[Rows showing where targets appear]
§ §
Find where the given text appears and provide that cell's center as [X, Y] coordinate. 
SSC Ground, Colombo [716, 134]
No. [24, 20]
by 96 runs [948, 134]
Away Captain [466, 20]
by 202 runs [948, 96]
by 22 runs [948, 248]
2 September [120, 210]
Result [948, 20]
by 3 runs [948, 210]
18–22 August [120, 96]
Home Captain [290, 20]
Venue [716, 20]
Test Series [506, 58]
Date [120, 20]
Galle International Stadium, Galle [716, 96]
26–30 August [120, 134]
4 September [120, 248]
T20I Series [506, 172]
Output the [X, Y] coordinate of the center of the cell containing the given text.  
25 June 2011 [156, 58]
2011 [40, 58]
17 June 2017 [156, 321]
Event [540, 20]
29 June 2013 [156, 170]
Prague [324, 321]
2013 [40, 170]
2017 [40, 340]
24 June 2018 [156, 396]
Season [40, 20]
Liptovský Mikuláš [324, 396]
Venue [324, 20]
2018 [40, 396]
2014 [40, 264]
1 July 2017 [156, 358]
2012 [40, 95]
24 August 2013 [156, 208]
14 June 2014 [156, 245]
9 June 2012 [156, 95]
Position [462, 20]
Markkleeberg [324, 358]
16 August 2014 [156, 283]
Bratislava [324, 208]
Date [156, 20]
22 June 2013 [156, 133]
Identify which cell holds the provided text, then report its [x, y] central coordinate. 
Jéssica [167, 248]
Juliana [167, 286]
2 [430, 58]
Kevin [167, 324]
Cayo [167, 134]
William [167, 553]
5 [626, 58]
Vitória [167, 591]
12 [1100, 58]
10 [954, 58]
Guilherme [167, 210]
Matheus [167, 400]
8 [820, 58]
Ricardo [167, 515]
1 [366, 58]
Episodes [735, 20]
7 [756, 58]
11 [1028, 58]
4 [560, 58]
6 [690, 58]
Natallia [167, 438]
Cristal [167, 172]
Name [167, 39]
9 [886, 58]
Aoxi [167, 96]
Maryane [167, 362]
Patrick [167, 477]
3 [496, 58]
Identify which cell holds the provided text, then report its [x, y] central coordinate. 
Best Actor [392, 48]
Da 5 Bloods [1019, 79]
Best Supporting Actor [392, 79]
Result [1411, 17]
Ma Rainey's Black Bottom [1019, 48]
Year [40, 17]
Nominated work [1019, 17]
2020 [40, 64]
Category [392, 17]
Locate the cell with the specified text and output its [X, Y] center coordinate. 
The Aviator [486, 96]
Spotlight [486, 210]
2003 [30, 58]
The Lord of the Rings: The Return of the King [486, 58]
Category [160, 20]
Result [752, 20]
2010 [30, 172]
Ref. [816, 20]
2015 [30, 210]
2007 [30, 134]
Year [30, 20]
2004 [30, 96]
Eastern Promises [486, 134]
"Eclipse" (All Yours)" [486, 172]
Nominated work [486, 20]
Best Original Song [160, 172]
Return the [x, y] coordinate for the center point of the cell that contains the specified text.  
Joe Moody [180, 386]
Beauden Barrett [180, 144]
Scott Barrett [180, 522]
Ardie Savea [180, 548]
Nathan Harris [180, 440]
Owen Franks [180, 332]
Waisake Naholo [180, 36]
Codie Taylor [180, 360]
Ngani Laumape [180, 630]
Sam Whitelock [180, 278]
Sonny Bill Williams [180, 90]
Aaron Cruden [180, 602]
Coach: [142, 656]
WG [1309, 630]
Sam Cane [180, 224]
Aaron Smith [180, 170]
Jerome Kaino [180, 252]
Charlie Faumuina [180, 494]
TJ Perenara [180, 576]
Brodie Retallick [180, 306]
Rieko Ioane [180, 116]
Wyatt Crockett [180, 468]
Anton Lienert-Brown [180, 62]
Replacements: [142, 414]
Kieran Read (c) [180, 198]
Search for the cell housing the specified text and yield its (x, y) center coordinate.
§ §
◆ **TASK GOAL**
Turn every line of the rows above into a JSON list of strings, one string per line, leaving out any blank lines.

◆ **FULL ANSWER**
[
  "Find where the given text appears and provide that cell's center as [X, Y] coordinate. ",
  "SSC Ground, Colombo [716, 134]",
  "No. [24, 20]",
  "by 96 runs [948, 134]",
  "Away Captain [466, 20]",
  "by 202 runs [948, 96]",
  "by 22 runs [948, 248]",
  "2 September [120, 210]",
  "Result [948, 20]",
  "by 3 runs [948, 210]",
  "18–22 August [120, 96]",
  "Home Captain [290, 20]",
  "Venue [716, 20]",
  "Test Series [506, 58]",
  "Date [120, 20]",
  "Galle International Stadium, Galle [716, 96]",
  "26–30 August [120, 134]",
  "4 September [120, 248]",
  "T20I Series [506, 172]",
  "Output the [X, Y] coordinate of the center of the cell containing the given text.  ",
  "25 June 2011 [156, 58]",
  "2011 [40, 58]",
  "17 June 2017 [156, 321]",
  "Event [540, 20]",
  "29 June 2013 [156, 170]",
  "Prague [324, 321]",
  "2013 [40, 170]",
  "2017 [40, 340]",
  "24 June 2018 [156, 396]",
  "Season [40, 20]",
  "Liptovský Mikuláš [324, 396]",
  "Venue [324, 20]",
  "2018 [40, 396]",
  "2014 [40, 264]",
  "1 July 2017 [156, 358]",
  "2012 [40, 95]",
  "24 August 2013 [156, 208]",
  "14 June 2014 [156, 245]",
  "9 June 2012 [156, 95]",
  "Position [462, 20]",
  "Markkleeberg [324, 358]",
  "16 August 2014 [156, 283]",
  "Bratislava [324, 208]",
  "Date [156, 20]",
  "22 June 2013 [156, 133]",
  "Identify which cell holds the provided text, then report its [x, y] central coordinate. ",
  "Jéssica [167, 248]",
  "Juliana [167, 286]",
  "2 [430, 58]",
  "Kevin [167, 324]",
  "Cayo [167, 134]",
  "William [167, 553]",
  "5 [626, 58]",
  "Vitória [167, 591]",
  "12 [1100, 58]",
  "10 [954, 58]",
  "Guilherme [167, 210]",
  "Matheus [167, 400]",
  "8 [820, 58]",
  "Ricardo [167, 515]",
  "1 [366, 58]",
  "Episodes [735, 20]",
  "7 [756, 58]",
  "11 [1028, 58]",
  "4 [560, 58]",
  "6 [690, 58]",
  "Natallia [167, 438]",
  "Cristal [167, 172]",
  "Name [167, 39]",
  "9 [886, 58]",
  "Aoxi [167, 96]",
  "Maryane [167, 362]",
  "Patrick [167, 477]",
  "3 [496, 58]",
  "Identify which cell holds the provided text, then report its [x, y] central coordinate. ",
  "Best Actor [392, 48]",
  "Da 5 Bloods [1019, 79]",
  "Best Supporting Actor [392, 79]",
  "Result [1411, 17]",
  "Ma Rainey's Black Bottom [1019, 48]",
  "Year [40, 17]",
  "Nominated work [1019, 17]",
  "2020 [40, 64]",
  "Category [392, 17]",
  "Locate the cell with the specified text and output its [X, Y] center coordinate. ",
  "The Aviator [486, 96]",
  "Spotlight [486, 210]",
  "2003 [30, 58]",
  "The Lord of the Rings: The Return of the King [486, 58]",
  "Category [160, 20]",
  "Result [752, 20]",
  "2010 [30, 172]",
  "Ref. [816, 20]",
  "2015 [30, 210]",
  "2007 [30, 134]",
  "Year [30, 20]",
  "2004 [30, 96]",
  "Eastern Promises [486, 134]",
  "\"Eclipse\" (All Yours)\" [486, 172]",
  "Nominated work [486, 20]",
  "Best Original Song [160, 172]",
  "Return the [x, y] coordinate for the center point of the cell that contains the specified text.  ",
  "Joe Moody [180, 386]",
  "Beauden Barrett [180, 144]",
  "Scott Barrett [180, 522]",
  "Ardie Savea [180, 548]",
  "Nathan Harris [180, 440]",
  "Owen Franks [180, 332]",
  "Waisake Naholo [180, 36]",
  "Codie Taylor [180, 360]",
  "Ngani Laumape [180, 630]",
  "Sam Whitelock [180, 278]",
  "Sonny Bill Williams [180, 90]",
  "Aaron Cruden [180, 602]",
  "Coach: [142, 656]",
  "WG [1309, 630]",
  "Sam Cane [180, 224]",
  "Aaron Smith [180, 170]",
  "Jerome Kaino [180, 252]",
  "Charlie Faumuina [180, 494]",
  "TJ Perenara [180, 576]",
  "Brodie Retallick [180, 306]",
  "Rieko Ioane [180, 116]",
  "Wyatt Crockett [180, 468]",
  "Anton Lienert-Brown [180, 62]",
  "Replacements: [142, 414]",
  "Kieran Read (c) [180, 198]",
  "Search for the cell housing the specified text and yield its (x, y) center coordinate."
]